Task description: Output the number of lines in the entries below with the string "plus" in them, and nothing further.

Records supplied:
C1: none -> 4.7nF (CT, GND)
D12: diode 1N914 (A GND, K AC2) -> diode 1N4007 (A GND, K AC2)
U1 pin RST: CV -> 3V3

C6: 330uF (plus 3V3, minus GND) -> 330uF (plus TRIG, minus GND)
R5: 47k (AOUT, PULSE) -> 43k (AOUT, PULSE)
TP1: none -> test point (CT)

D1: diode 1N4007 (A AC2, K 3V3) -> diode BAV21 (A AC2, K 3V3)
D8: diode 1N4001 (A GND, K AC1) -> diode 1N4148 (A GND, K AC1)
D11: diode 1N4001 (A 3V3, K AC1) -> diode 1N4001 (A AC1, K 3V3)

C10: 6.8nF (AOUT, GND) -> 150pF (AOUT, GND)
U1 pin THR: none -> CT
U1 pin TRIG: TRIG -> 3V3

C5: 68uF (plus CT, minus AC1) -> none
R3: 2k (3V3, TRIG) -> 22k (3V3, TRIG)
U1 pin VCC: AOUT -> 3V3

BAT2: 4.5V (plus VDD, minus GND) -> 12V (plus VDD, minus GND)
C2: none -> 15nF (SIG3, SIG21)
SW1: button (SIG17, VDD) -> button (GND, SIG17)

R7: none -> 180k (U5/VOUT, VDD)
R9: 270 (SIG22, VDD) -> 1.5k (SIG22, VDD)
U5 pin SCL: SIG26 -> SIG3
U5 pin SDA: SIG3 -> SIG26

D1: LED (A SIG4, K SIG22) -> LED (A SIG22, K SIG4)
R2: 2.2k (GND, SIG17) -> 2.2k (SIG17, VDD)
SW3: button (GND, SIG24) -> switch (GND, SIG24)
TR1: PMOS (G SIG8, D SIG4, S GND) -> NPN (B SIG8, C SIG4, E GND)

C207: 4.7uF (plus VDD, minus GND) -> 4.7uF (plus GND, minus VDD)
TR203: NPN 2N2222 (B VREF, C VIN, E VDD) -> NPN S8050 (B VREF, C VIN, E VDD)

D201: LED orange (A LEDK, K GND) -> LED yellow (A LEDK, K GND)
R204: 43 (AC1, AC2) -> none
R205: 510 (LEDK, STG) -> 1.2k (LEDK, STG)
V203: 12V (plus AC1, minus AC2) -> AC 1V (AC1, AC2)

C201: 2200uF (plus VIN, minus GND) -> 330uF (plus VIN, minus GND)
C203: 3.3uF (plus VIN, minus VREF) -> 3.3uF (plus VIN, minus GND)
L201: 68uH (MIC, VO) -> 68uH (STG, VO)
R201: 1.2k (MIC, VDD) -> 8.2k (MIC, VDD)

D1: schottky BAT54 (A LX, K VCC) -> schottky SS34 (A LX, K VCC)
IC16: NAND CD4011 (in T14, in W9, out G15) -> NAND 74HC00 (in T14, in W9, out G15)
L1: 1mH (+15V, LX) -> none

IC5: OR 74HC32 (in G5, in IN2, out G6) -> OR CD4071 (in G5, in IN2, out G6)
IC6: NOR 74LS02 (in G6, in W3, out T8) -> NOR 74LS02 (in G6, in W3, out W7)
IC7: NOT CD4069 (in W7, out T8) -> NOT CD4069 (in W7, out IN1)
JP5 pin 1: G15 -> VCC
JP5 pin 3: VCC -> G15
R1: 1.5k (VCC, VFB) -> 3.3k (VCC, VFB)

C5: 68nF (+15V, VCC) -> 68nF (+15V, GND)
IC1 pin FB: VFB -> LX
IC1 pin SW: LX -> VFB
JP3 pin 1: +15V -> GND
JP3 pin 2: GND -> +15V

Your solution: 7